ABOUT THIS EXERCISE: Your task is to repeat the entries exactly. Leave the pictures out.

Extracted data entries:

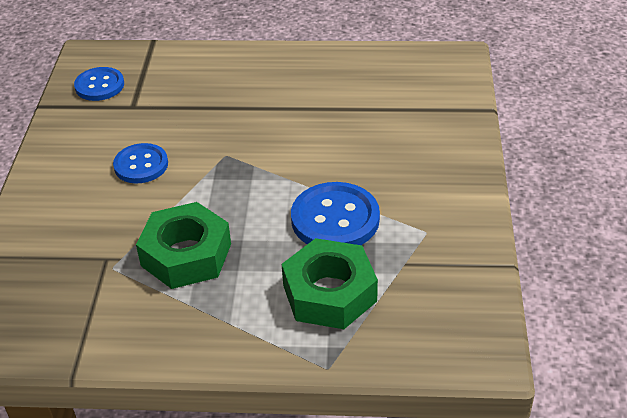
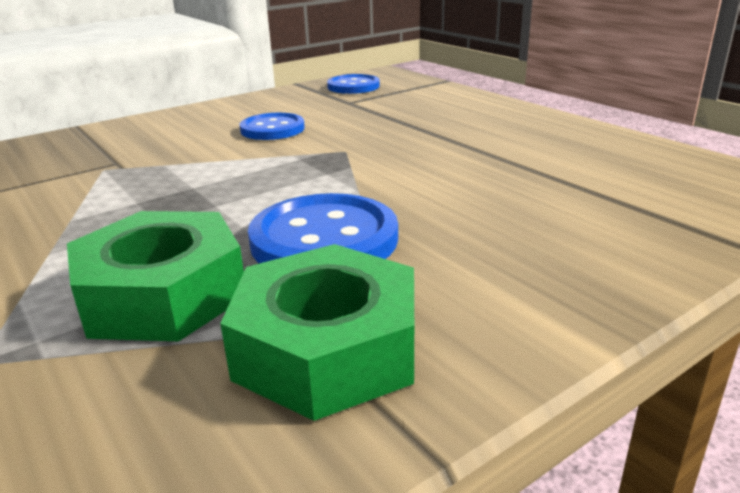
camera: 50 degrees right, 15 degrees down
green nut [136,202,231,289] -> green nut moved to [220,244,414,421]

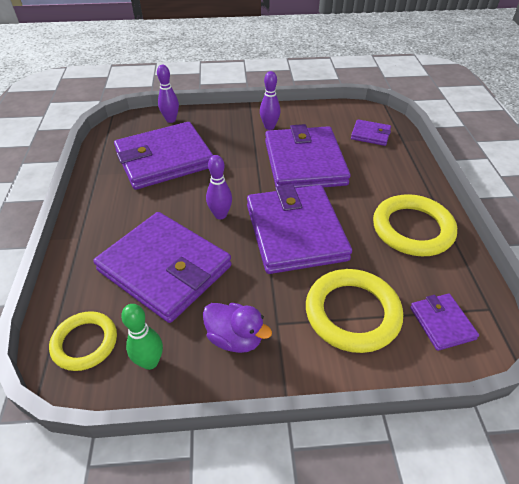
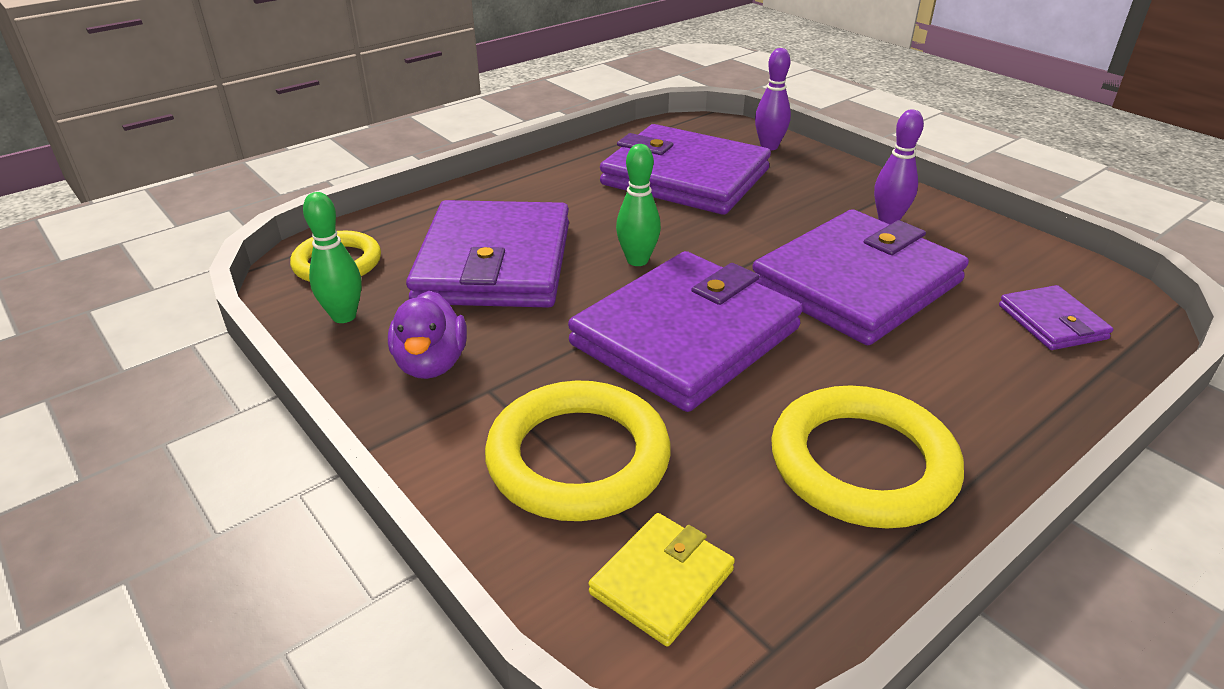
camera: 55 degrees right, 10 degrees down
purple bowling pin [206,155,232,219] -> green bowling pin [616,144,661,266]
purple wallet [410,294,479,351] -> yellow wallet [588,513,735,646]

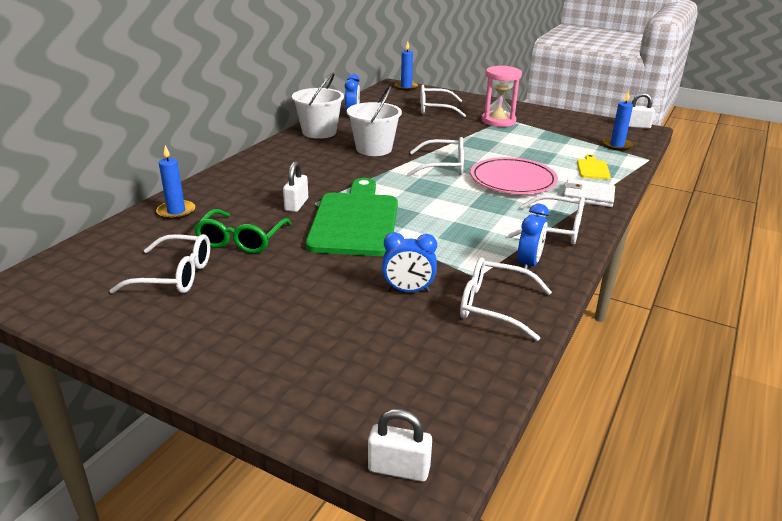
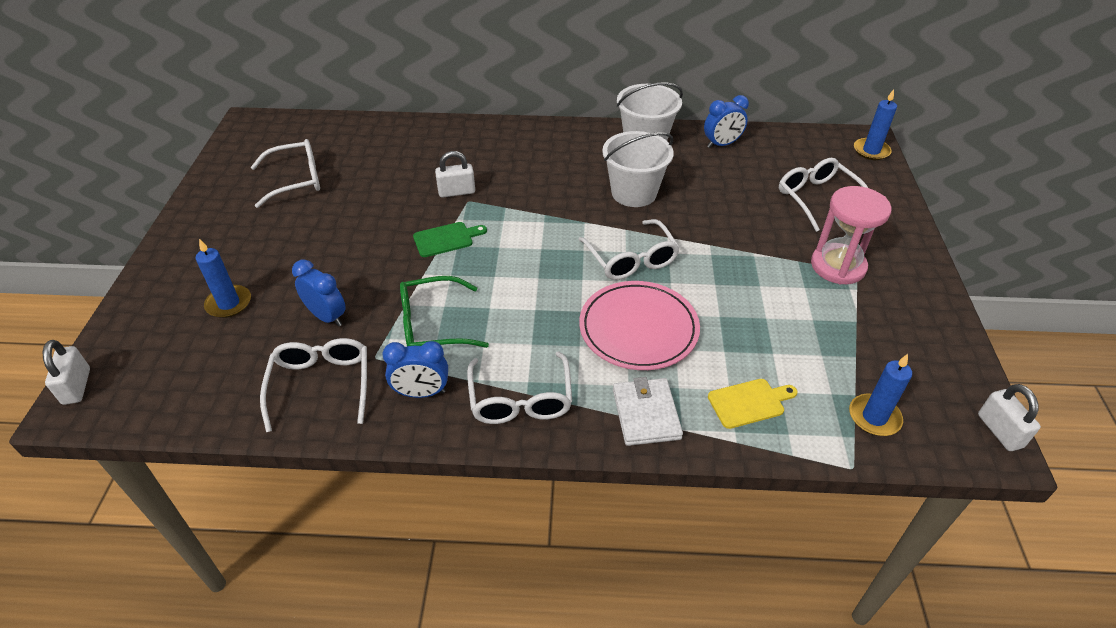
camera: 65 degrees right, 15 degrees up
white glasses [109,234,210,294] -> white glasses turned 90 degrees counterclockwise [251,139,320,208]
blue candle [156,145,195,220] -> blue candle moved to [196,239,251,318]
green glasses [194,209,292,253] -> green glasses moved to [400,276,489,348]
green cutting board [306,178,398,256] -> green cutting board [413,222,487,257], size x0.43
blue clock [382,232,437,292] -> blue clock turned 150 degrees clockwise [292,260,346,327]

SOLUTION FOR THIS EXERCISE:
camera: 50 degrees right, 15 degrees down
green nut [136,202,231,289] -> green nut moved to [220,244,414,421]

camera: 55 degrees right, 10 degrees down
purple bowling pin [206,155,232,219] -> green bowling pin [616,144,661,266]
purple wallet [410,294,479,351] -> yellow wallet [588,513,735,646]

camera: 65 degrees right, 15 degrees up
white glasses [109,234,210,294] -> white glasses turned 90 degrees counterclockwise [251,139,320,208]
blue candle [156,145,195,220] -> blue candle moved to [196,239,251,318]
green glasses [194,209,292,253] -> green glasses moved to [400,276,489,348]
green cutting board [306,178,398,256] -> green cutting board [413,222,487,257], size x0.43
blue clock [382,232,437,292] -> blue clock turned 150 degrees clockwise [292,260,346,327]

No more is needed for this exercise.